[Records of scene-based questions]
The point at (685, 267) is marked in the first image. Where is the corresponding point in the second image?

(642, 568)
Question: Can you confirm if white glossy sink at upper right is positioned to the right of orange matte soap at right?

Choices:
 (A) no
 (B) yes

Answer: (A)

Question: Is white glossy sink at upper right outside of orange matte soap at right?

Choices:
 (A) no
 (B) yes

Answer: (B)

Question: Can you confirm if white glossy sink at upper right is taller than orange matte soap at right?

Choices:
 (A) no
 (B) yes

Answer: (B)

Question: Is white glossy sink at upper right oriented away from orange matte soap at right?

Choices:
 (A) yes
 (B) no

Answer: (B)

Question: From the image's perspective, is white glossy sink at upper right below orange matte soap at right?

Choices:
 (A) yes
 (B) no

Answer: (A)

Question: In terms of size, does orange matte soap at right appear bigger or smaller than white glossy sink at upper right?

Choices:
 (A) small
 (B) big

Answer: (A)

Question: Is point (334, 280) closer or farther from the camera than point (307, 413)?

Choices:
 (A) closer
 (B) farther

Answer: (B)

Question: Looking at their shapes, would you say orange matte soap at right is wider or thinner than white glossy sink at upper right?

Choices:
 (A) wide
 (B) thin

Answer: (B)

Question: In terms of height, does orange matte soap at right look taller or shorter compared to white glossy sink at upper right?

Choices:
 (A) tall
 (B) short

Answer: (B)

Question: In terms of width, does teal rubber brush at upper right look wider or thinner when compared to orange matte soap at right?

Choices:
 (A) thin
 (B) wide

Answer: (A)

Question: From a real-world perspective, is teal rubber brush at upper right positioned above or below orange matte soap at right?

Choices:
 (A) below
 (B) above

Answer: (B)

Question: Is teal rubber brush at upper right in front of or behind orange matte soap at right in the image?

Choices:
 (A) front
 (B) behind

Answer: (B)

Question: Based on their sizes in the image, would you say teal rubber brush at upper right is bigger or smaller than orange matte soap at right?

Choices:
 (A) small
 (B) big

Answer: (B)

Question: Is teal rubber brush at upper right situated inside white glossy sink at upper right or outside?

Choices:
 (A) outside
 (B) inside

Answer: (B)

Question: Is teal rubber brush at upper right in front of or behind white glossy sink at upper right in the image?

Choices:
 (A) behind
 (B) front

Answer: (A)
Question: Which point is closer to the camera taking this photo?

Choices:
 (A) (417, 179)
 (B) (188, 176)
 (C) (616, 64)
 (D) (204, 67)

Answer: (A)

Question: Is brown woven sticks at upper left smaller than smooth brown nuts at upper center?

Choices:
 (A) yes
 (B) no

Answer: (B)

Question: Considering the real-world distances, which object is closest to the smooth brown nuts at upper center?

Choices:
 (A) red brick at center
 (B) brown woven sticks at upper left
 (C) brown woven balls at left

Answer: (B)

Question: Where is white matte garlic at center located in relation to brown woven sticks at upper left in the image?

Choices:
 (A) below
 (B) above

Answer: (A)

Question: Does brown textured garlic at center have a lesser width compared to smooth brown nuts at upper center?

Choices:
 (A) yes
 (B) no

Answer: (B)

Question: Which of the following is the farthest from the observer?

What needs to be done: Rewrite the listing above, putting "orange bar of soap" in place of every "orange matte soap" and leaving everything else unchanged.

Worked answer:
The point at (685, 267) is marked in the first image. Where is the corresponding point in the second image?

(642, 568)
Question: Can you confirm if white glossy sink at upper right is positioned to the right of orange bar of soap at right?

Choices:
 (A) no
 (B) yes

Answer: (A)

Question: Is white glossy sink at upper right outside of orange bar of soap at right?

Choices:
 (A) no
 (B) yes

Answer: (B)

Question: Can you confirm if white glossy sink at upper right is taller than orange bar of soap at right?

Choices:
 (A) no
 (B) yes

Answer: (B)

Question: Is white glossy sink at upper right oriented away from orange bar of soap at right?

Choices:
 (A) yes
 (B) no

Answer: (B)

Question: From the image's perspective, is white glossy sink at upper right below orange bar of soap at right?

Choices:
 (A) yes
 (B) no

Answer: (A)

Question: In terms of size, does orange bar of soap at right appear bigger or smaller than white glossy sink at upper right?

Choices:
 (A) small
 (B) big

Answer: (A)

Question: Is point (334, 280) closer or farther from the camera than point (307, 413)?

Choices:
 (A) closer
 (B) farther

Answer: (B)

Question: Looking at their shapes, would you say orange bar of soap at right is wider or thinner than white glossy sink at upper right?

Choices:
 (A) wide
 (B) thin

Answer: (B)

Question: In terms of height, does orange bar of soap at right look taller or shorter compared to white glossy sink at upper right?

Choices:
 (A) tall
 (B) short

Answer: (B)

Question: In terms of width, does teal rubber brush at upper right look wider or thinner when compared to orange bar of soap at right?

Choices:
 (A) thin
 (B) wide

Answer: (A)

Question: From a real-world perspective, is teal rubber brush at upper right positioned above or below orange bar of soap at right?

Choices:
 (A) below
 (B) above

Answer: (B)

Question: Is teal rubber brush at upper right in front of or behind orange bar of soap at right in the image?

Choices:
 (A) front
 (B) behind

Answer: (B)

Question: Based on their sizes in the image, would you say teal rubber brush at upper right is bigger or smaller than orange bar of soap at right?

Choices:
 (A) small
 (B) big

Answer: (B)

Question: Is teal rubber brush at upper right situated inside white glossy sink at upper right or outside?

Choices:
 (A) outside
 (B) inside

Answer: (B)

Question: Is teal rubber brush at upper right in front of or behind white glossy sink at upper right in the image?

Choices:
 (A) behind
 (B) front

Answer: (A)
Question: Which point is closer to the camera taking this photo?

Choices:
 (A) (417, 179)
 (B) (188, 176)
 (C) (616, 64)
 (D) (204, 67)

Answer: (A)

Question: Is brown woven sticks at upper left smaller than smooth brown nuts at upper center?

Choices:
 (A) yes
 (B) no

Answer: (B)

Question: Considering the real-world distances, which object is closest to the smooth brown nuts at upper center?

Choices:
 (A) red brick at center
 (B) brown woven sticks at upper left
 (C) brown woven balls at left

Answer: (B)

Question: Where is white matte garlic at center located in relation to brown woven sticks at upper left in the image?

Choices:
 (A) below
 (B) above

Answer: (A)

Question: Does brown textured garlic at center have a lesser width compared to smooth brown nuts at upper center?

Choices:
 (A) yes
 (B) no

Answer: (B)

Question: Which of the following is the farthest from the observer?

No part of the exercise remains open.